Records provided:

- - - - -

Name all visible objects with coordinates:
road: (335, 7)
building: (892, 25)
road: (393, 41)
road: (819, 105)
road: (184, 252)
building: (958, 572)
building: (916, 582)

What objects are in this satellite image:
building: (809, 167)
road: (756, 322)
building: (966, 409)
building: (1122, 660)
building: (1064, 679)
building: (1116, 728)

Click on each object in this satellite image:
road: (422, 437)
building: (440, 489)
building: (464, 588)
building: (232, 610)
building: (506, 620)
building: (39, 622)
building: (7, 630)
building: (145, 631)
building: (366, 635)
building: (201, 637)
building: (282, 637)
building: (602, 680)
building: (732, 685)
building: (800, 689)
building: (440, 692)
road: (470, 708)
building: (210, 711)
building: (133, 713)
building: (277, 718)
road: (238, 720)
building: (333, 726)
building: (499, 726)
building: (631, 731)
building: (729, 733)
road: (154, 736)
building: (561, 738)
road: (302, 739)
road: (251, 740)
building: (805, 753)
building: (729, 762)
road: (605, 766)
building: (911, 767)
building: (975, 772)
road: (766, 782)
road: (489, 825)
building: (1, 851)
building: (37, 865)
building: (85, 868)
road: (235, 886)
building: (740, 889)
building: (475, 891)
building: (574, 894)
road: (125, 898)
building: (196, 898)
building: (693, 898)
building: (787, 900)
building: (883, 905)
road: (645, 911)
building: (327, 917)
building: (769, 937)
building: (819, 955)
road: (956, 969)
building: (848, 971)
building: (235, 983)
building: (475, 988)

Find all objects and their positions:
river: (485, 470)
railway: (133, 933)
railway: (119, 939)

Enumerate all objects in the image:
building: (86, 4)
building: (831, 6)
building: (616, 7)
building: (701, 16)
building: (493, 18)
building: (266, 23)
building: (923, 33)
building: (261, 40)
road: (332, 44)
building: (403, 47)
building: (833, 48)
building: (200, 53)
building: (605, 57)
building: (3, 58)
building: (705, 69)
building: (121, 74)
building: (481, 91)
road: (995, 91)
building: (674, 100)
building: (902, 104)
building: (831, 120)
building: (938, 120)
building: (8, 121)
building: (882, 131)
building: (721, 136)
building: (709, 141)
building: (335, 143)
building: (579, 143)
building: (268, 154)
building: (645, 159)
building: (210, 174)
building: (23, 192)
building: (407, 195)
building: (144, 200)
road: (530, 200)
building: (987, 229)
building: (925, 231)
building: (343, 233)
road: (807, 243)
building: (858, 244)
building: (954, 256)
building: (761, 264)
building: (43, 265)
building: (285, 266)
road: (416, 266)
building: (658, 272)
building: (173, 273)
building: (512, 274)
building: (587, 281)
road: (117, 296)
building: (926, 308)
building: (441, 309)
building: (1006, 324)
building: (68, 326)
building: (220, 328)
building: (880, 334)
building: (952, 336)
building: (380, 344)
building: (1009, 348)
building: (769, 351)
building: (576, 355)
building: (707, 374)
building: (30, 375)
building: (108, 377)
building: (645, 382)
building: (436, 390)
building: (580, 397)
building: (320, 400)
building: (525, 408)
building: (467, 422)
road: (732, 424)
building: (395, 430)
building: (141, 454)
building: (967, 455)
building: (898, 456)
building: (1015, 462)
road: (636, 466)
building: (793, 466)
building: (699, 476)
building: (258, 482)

- - - - -

Task item: The records above should be restated word for word in their entirety.

Your response:
Name all visible objects with coordinates:
road: (335, 7)
building: (892, 25)
road: (393, 41)
road: (819, 105)
road: (184, 252)
building: (958, 572)
building: (916, 582)

What objects are in this satellite image:
building: (809, 167)
road: (756, 322)
building: (966, 409)
building: (1122, 660)
building: (1064, 679)
building: (1116, 728)

Click on each object in this satellite image:
road: (422, 437)
building: (440, 489)
building: (464, 588)
building: (232, 610)
building: (506, 620)
building: (39, 622)
building: (7, 630)
building: (145, 631)
building: (366, 635)
building: (201, 637)
building: (282, 637)
building: (602, 680)
building: (732, 685)
building: (800, 689)
building: (440, 692)
road: (470, 708)
building: (210, 711)
building: (133, 713)
building: (277, 718)
road: (238, 720)
building: (333, 726)
building: (499, 726)
building: (631, 731)
building: (729, 733)
road: (154, 736)
building: (561, 738)
road: (302, 739)
road: (251, 740)
building: (805, 753)
building: (729, 762)
road: (605, 766)
building: (911, 767)
building: (975, 772)
road: (766, 782)
road: (489, 825)
building: (1, 851)
building: (37, 865)
building: (85, 868)
road: (235, 886)
building: (740, 889)
building: (475, 891)
building: (574, 894)
road: (125, 898)
building: (196, 898)
building: (693, 898)
building: (787, 900)
building: (883, 905)
road: (645, 911)
building: (327, 917)
building: (769, 937)
building: (819, 955)
road: (956, 969)
building: (848, 971)
building: (235, 983)
building: (475, 988)

Find all objects and their positions:
river: (485, 470)
railway: (133, 933)
railway: (119, 939)

Enumerate all objects in the image:
building: (86, 4)
building: (831, 6)
building: (616, 7)
building: (701, 16)
building: (493, 18)
building: (266, 23)
building: (923, 33)
building: (261, 40)
road: (332, 44)
building: (403, 47)
building: (833, 48)
building: (200, 53)
building: (605, 57)
building: (3, 58)
building: (705, 69)
building: (121, 74)
building: (481, 91)
road: (995, 91)
building: (674, 100)
building: (902, 104)
building: (831, 120)
building: (938, 120)
building: (8, 121)
building: (882, 131)
building: (721, 136)
building: (709, 141)
building: (335, 143)
building: (579, 143)
building: (268, 154)
building: (645, 159)
building: (210, 174)
building: (23, 192)
building: (407, 195)
building: (144, 200)
road: (530, 200)
building: (987, 229)
building: (925, 231)
building: (343, 233)
road: (807, 243)
building: (858, 244)
building: (954, 256)
building: (761, 264)
building: (43, 265)
building: (285, 266)
road: (416, 266)
building: (658, 272)
building: (173, 273)
building: (512, 274)
building: (587, 281)
road: (117, 296)
building: (926, 308)
building: (441, 309)
building: (1006, 324)
building: (68, 326)
building: (220, 328)
building: (880, 334)
building: (952, 336)
building: (380, 344)
building: (1009, 348)
building: (769, 351)
building: (576, 355)
building: (707, 374)
building: (30, 375)
building: (108, 377)
building: (645, 382)
building: (436, 390)
building: (580, 397)
building: (320, 400)
building: (525, 408)
building: (467, 422)
road: (732, 424)
building: (395, 430)
building: (141, 454)
building: (967, 455)
building: (898, 456)
building: (1015, 462)
road: (636, 466)
building: (793, 466)
building: (699, 476)
building: (258, 482)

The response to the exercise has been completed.